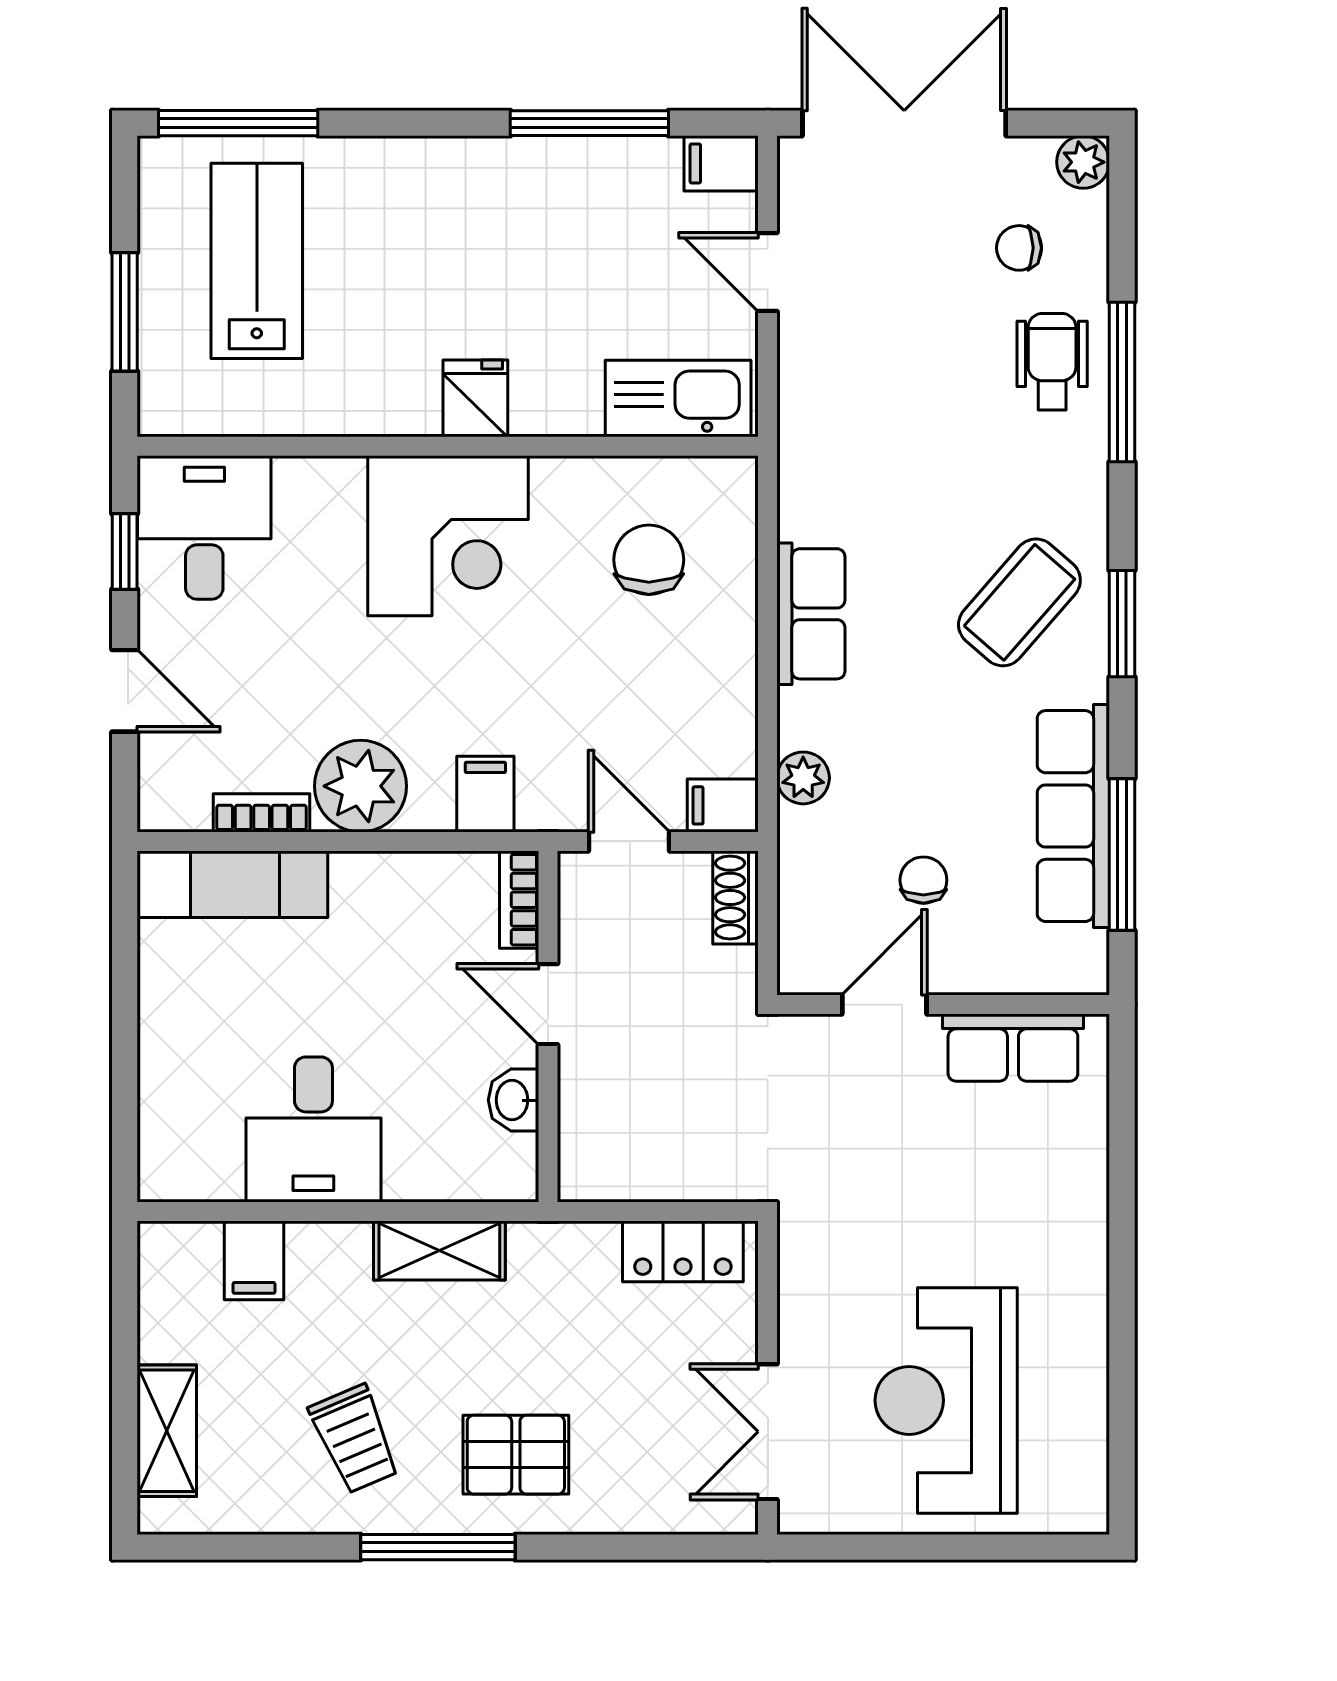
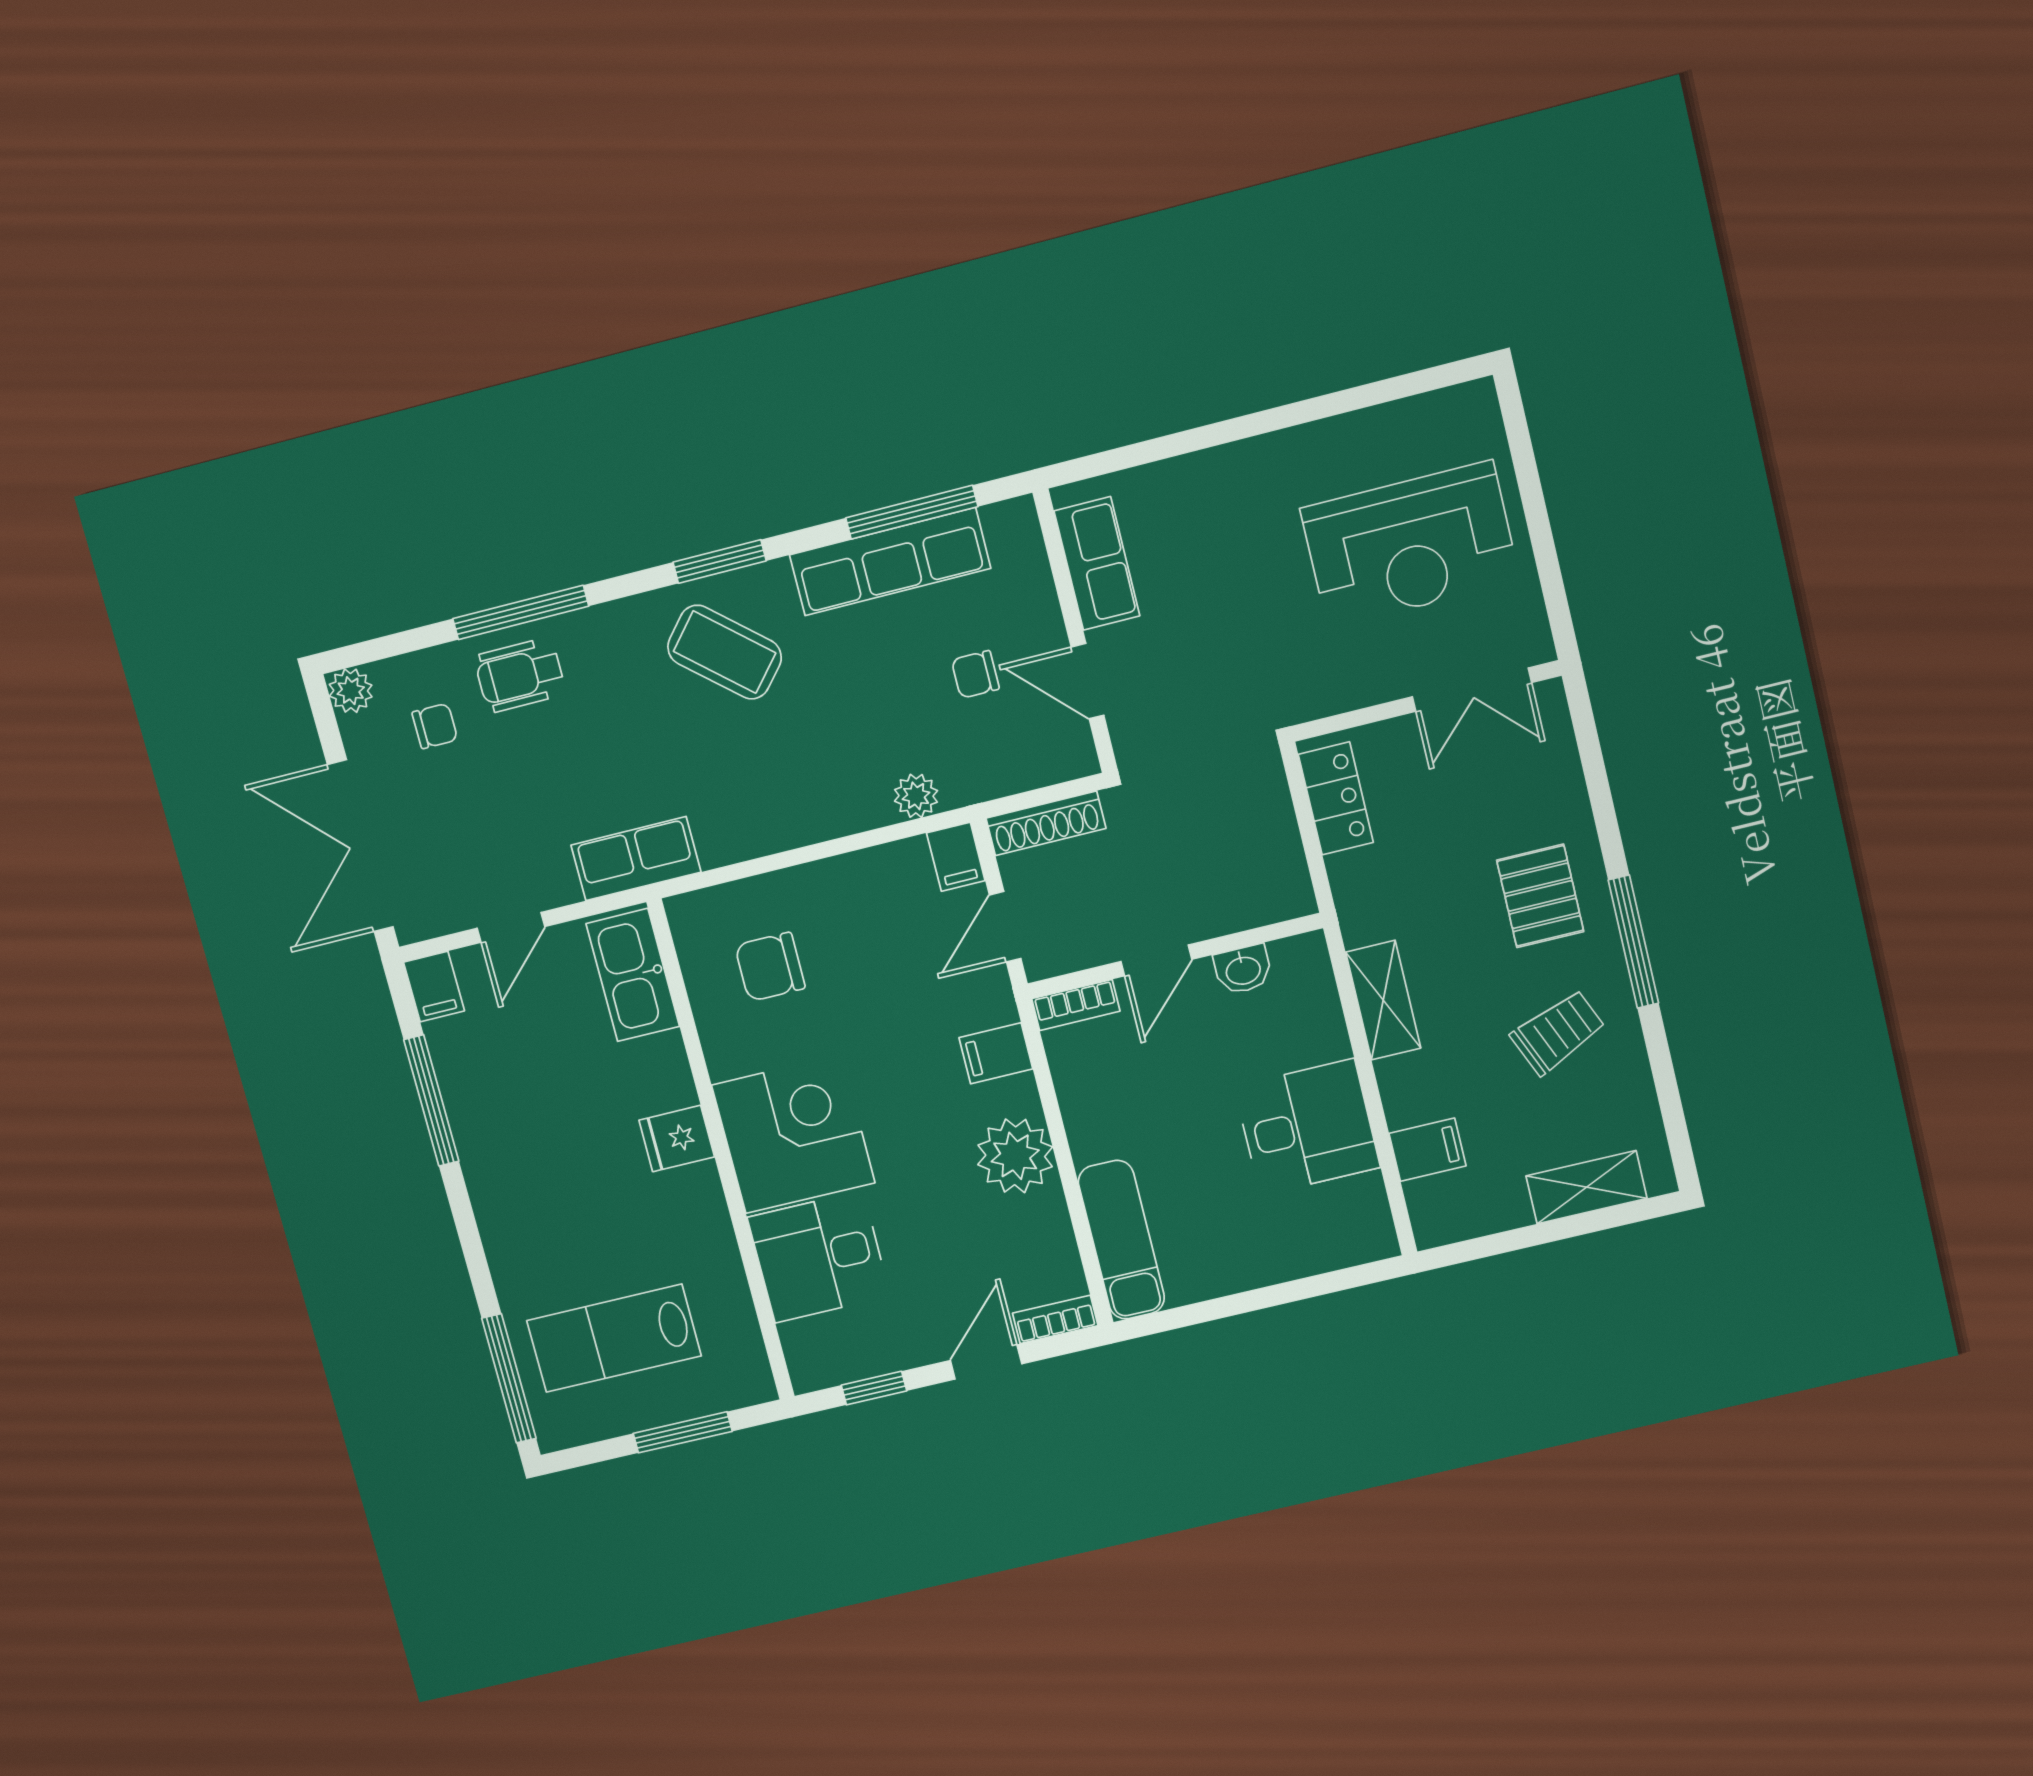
chair: (1019, 248) -> (435, 726), turned -90
desk: (204, 527) -> (819, 1257), moved
row of seats: (811, 614) -> (636, 859), moved
bookcase: (262, 813) -> (1055, 1319), moved, turned 90
shoe rack: (736, 898) -> (1046, 823), width x1.43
——
Reproduce exactly the line containing "bookcase: (262, 813)" and all lines after it through the end of the listing above; leave out every earlier line.

→ Written response:
bookcase: (262, 813) -> (1055, 1319), moved, turned 90
shoe rack: (736, 898) -> (1046, 823), width x1.43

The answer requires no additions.